• **ABOUT THIS TASK**:
When a line of the listing below has the string "leaf" in it, copy that line.

===== DATASET RECORDS

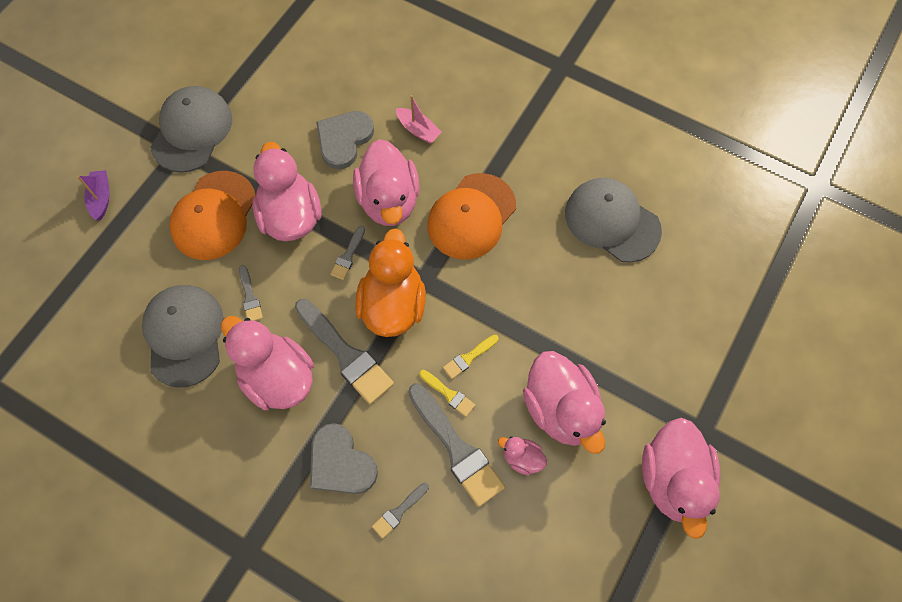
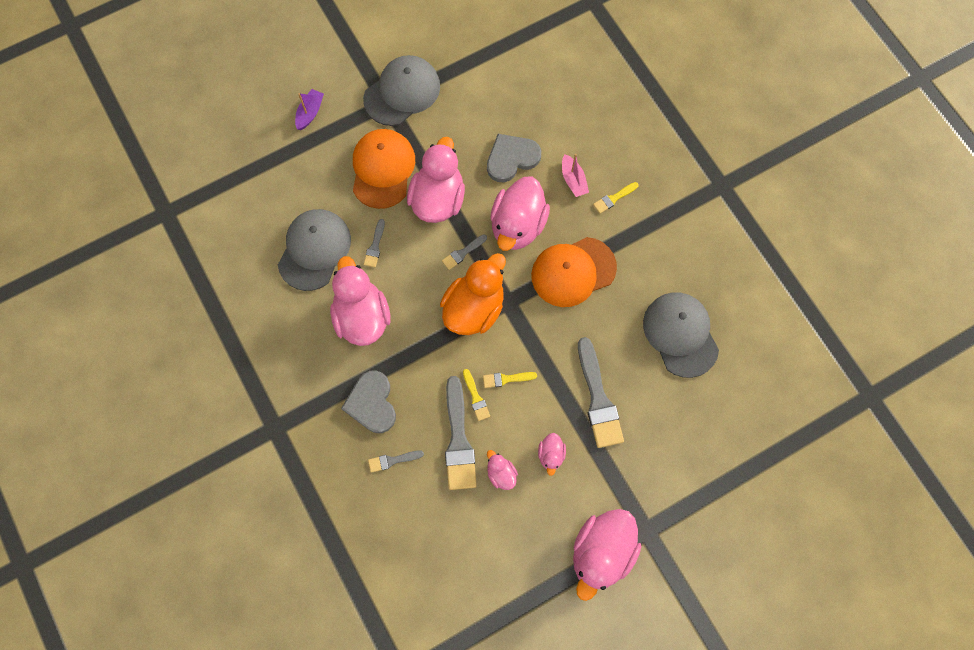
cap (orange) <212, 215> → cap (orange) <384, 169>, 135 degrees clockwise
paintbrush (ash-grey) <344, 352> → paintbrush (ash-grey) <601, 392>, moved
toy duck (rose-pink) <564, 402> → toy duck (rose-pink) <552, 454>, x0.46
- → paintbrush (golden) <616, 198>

==========
===== DATASET RECORDS

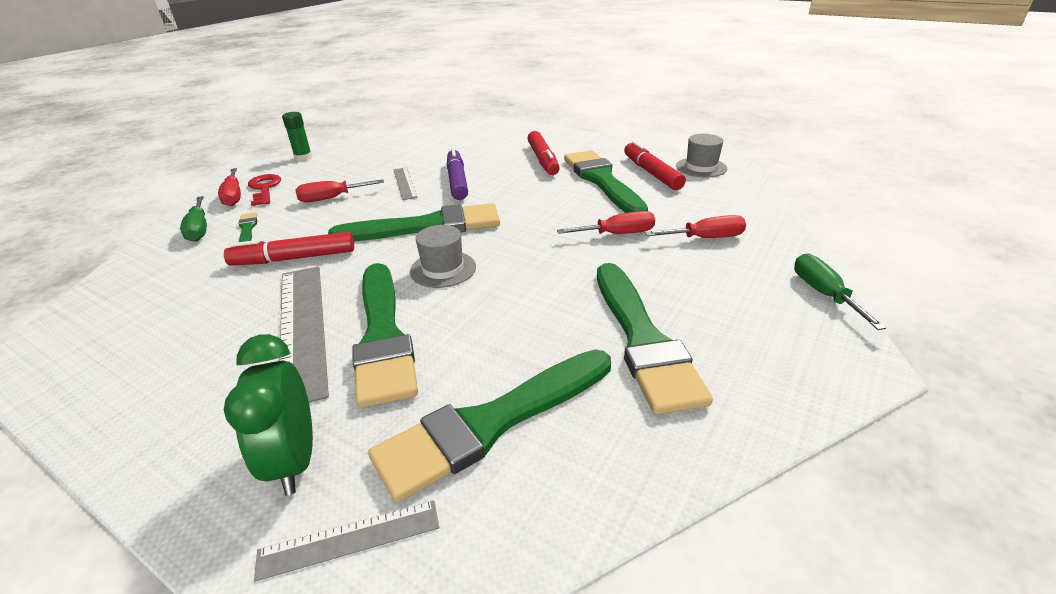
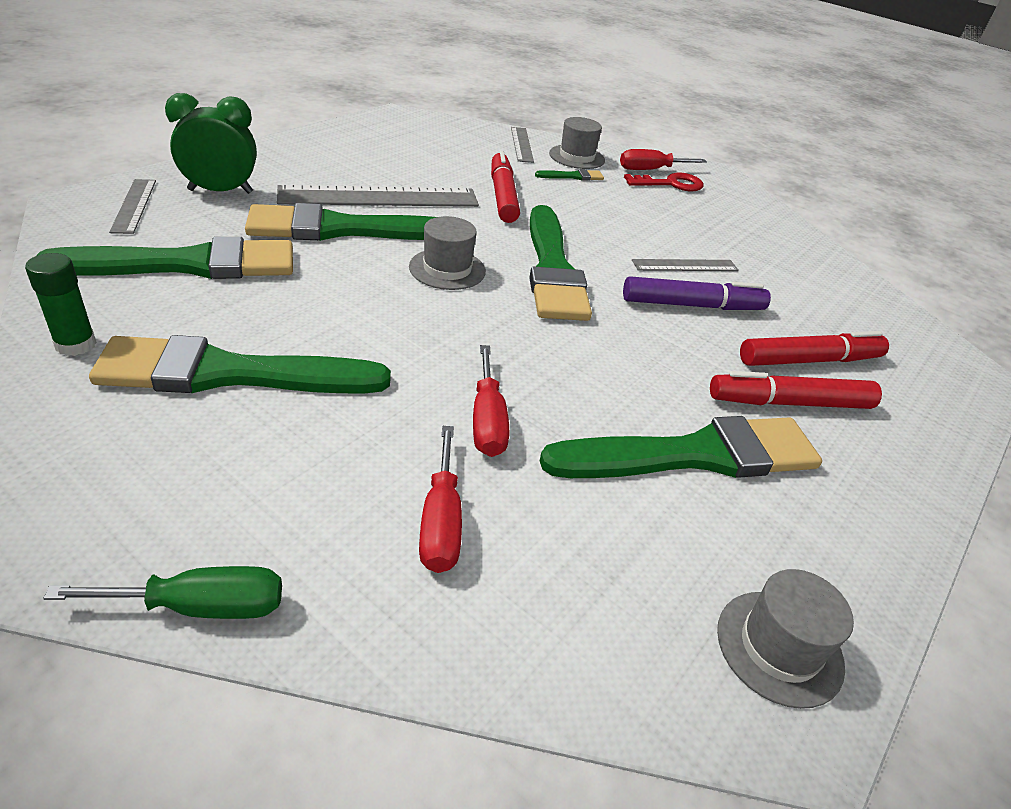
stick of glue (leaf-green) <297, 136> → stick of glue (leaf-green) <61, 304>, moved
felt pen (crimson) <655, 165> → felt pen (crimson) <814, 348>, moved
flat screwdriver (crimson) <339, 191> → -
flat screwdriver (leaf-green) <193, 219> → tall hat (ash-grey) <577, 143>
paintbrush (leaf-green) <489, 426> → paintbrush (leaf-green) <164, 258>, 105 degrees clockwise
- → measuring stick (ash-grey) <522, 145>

==========

• **ANSWER BOX**:
stick of glue (leaf-green) <297, 136> → stick of glue (leaf-green) <61, 304>, moved
flat screwdriver (leaf-green) <193, 219> → tall hat (ash-grey) <577, 143>
paintbrush (leaf-green) <489, 426> → paintbrush (leaf-green) <164, 258>, 105 degrees clockwise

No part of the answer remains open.